Records for processing ▸
++++++
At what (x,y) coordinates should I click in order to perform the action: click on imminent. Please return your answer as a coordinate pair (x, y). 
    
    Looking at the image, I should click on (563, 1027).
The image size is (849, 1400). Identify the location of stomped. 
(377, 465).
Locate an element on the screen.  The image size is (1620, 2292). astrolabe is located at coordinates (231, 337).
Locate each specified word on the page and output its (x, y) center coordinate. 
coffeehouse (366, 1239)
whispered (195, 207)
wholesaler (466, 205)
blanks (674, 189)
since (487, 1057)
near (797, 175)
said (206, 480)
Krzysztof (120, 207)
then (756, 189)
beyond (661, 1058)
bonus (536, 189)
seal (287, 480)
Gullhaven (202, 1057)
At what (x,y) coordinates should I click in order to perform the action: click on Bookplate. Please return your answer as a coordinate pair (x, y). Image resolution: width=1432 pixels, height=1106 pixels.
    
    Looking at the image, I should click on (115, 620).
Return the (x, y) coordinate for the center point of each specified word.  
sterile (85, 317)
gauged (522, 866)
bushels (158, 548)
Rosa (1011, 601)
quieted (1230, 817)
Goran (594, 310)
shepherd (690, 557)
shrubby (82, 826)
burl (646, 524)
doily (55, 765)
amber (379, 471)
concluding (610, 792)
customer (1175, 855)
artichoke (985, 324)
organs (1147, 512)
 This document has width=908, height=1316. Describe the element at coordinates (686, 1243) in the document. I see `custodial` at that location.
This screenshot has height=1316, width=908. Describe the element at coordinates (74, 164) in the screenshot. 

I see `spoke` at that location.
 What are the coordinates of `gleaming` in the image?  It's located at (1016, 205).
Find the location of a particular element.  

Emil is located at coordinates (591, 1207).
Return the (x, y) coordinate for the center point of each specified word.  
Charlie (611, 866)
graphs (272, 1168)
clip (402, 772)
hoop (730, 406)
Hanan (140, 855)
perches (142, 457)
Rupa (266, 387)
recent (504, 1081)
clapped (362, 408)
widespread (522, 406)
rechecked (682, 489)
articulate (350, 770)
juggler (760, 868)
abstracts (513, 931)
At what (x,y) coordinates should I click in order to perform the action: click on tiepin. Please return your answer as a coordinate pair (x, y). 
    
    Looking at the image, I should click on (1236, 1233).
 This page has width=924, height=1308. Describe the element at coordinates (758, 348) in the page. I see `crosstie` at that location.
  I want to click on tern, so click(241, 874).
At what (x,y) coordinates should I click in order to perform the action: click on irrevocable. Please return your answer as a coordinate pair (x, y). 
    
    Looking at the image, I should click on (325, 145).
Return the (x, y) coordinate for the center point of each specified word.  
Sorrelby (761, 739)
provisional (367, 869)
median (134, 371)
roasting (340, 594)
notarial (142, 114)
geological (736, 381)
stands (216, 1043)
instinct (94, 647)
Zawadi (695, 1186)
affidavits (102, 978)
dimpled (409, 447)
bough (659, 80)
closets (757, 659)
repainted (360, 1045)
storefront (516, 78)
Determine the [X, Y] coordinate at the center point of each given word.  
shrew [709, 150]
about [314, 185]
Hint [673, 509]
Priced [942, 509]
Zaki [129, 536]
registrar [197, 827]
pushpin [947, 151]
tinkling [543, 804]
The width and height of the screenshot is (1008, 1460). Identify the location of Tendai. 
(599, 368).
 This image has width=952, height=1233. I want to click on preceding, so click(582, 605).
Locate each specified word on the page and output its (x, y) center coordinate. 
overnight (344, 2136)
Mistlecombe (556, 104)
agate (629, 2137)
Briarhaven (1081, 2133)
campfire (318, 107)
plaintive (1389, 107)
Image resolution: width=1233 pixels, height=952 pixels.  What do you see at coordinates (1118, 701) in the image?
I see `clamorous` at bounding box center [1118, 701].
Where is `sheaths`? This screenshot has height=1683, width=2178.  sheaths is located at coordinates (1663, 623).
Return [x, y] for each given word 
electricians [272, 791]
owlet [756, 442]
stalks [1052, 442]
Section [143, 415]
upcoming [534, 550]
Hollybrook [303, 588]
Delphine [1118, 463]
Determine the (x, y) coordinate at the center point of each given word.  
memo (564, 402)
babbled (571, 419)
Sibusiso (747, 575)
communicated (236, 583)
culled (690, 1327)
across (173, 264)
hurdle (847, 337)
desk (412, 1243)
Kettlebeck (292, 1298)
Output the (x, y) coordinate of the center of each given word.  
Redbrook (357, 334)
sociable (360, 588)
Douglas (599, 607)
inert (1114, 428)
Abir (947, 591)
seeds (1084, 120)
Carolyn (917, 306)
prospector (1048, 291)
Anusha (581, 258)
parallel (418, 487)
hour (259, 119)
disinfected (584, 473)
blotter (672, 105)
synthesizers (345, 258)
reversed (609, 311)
++++++
Your instructions ▸ Please convert the rows above into a numbered list, leaving out the blank lines.

Exercise response ▸
1. At what (x,y) coordinates should I click in order to perform the action: click on imminent. Please return your answer as a coordinate pair (x, y). 
2.     Looking at the image, I should click on (563, 1027).
3. The image size is (849, 1400). Identify the location of stomped. 
4. (377, 465).
5. Locate an element on the screen.  The image size is (1620, 2292). astrolabe is located at coordinates (231, 337).
6. Locate each specified word on the page and output its (x, y) center coordinate. 
7. coffeehouse (366, 1239)
8. whispered (195, 207)
9. wholesaler (466, 205)
10. blanks (674, 189)
11. since (487, 1057)
12. near (797, 175)
13. said (206, 480)
14. Krzysztof (120, 207)
15. then (756, 189)
16. beyond (661, 1058)
17. bonus (536, 189)
18. seal (287, 480)
19. Gullhaven (202, 1057)
20. At what (x,y) coordinates should I click in order to perform the action: click on Bookplate. Please return your answer as a coordinate pair (x, y). Image resolution: width=1432 pixels, height=1106 pixels.
21.     Looking at the image, I should click on (115, 620).
22. Return the (x, y) coordinate for the center point of each specified word.  
23. sterile (85, 317)
24. gauged (522, 866)
25. bushels (158, 548)
26. Rosa (1011, 601)
27. quieted (1230, 817)
28. Goran (594, 310)
29. shepherd (690, 557)
30. shrubby (82, 826)
31. burl (646, 524)
32. doily (55, 765)
33. amber (379, 471)
34. concluding (610, 792)
35. customer (1175, 855)
36. artichoke (985, 324)
37. organs (1147, 512)
38.  This document has width=908, height=1316. Describe the element at coordinates (686, 1243) in the document. I see `custodial` at that location.
39. This screenshot has height=1316, width=908. Describe the element at coordinates (74, 164) in the screenshot. 
40. I see `spoke` at that location.
41.  What are the coordinates of `gleaming` in the image?  It's located at (1016, 205).
42. Find the location of a particular element.  
43. Emil is located at coordinates (591, 1207).
44. Return the (x, y) coordinate for the center point of each specified word.  
45. Charlie (611, 866)
46. graphs (272, 1168)
47. clip (402, 772)
48. hoop (730, 406)
49. Hanan (140, 855)
50. perches (142, 457)
51. Rupa (266, 387)
52. recent (504, 1081)
53. clapped (362, 408)
54. widespread (522, 406)
55. rechecked (682, 489)
56. articulate (350, 770)
57. juggler (760, 868)
58. abstracts (513, 931)
59. At what (x,y) coordinates should I click in order to perform the action: click on tiepin. Please return your answer as a coordinate pair (x, y). 
60.     Looking at the image, I should click on (1236, 1233).
61.  This page has width=924, height=1308. Describe the element at coordinates (758, 348) in the page. I see `crosstie` at that location.
62.   I want to click on tern, so click(241, 874).
63. At what (x,y) coordinates should I click in order to perform the action: click on irrevocable. Please return your answer as a coordinate pair (x, y). 
64.     Looking at the image, I should click on (325, 145).
65. Return the (x, y) coordinate for the center point of each specified word.  
66. Sorrelby (761, 739)
67. provisional (367, 869)
68. median (134, 371)
69. roasting (340, 594)
70. notarial (142, 114)
71. geological (736, 381)
72. stands (216, 1043)
73. instinct (94, 647)
74. Zawadi (695, 1186)
75. affidavits (102, 978)
76. dimpled (409, 447)
77. bough (659, 80)
78. closets (757, 659)
79. repainted (360, 1045)
80. storefront (516, 78)
81. Determine the [X, Y] coordinate at the center point of each given word.  
82. shrew [709, 150]
83. about [314, 185]
84. Hint [673, 509]
85. Priced [942, 509]
86. Zaki [129, 536]
87. registrar [197, 827]
88. pushpin [947, 151]
89. tinkling [543, 804]
90. The width and height of the screenshot is (1008, 1460). Identify the location of Tendai. 
91. (599, 368).
92.  This image has width=952, height=1233. I want to click on preceding, so click(582, 605).
93. Locate each specified word on the page and output its (x, y) center coordinate. 
94. overnight (344, 2136)
95. Mistlecombe (556, 104)
96. agate (629, 2137)
97. Briarhaven (1081, 2133)
98. campfire (318, 107)
99. plaintive (1389, 107)
100. Image resolution: width=1233 pixels, height=952 pixels.  What do you see at coordinates (1118, 701) in the image?
101. I see `clamorous` at bounding box center [1118, 701].
102. Where is `sheaths`? This screenshot has height=1683, width=2178.  sheaths is located at coordinates (1663, 623).
103. Return [x, y] for each given word 
104. electricians [272, 791]
105. owlet [756, 442]
106. stalks [1052, 442]
107. Section [143, 415]
108. upcoming [534, 550]
109. Hollybrook [303, 588]
110. Delphine [1118, 463]
111. Determine the (x, y) coordinate at the center point of each given word.  
112. memo (564, 402)
113. babbled (571, 419)
114. Sibusiso (747, 575)
115. communicated (236, 583)
116. culled (690, 1327)
117. across (173, 264)
118. hurdle (847, 337)
119. desk (412, 1243)
120. Kettlebeck (292, 1298)
121. Output the (x, y) coordinate of the center of each given word.  
122. Redbrook (357, 334)
123. sociable (360, 588)
124. Douglas (599, 607)
125. inert (1114, 428)
126. Abir (947, 591)
127. seeds (1084, 120)
128. Carolyn (917, 306)
129. prospector (1048, 291)
130. Anusha (581, 258)
131. parallel (418, 487)
132. hour (259, 119)
133. disinfected (584, 473)
134. blotter (672, 105)
135. synthesizers (345, 258)
136. reversed (609, 311)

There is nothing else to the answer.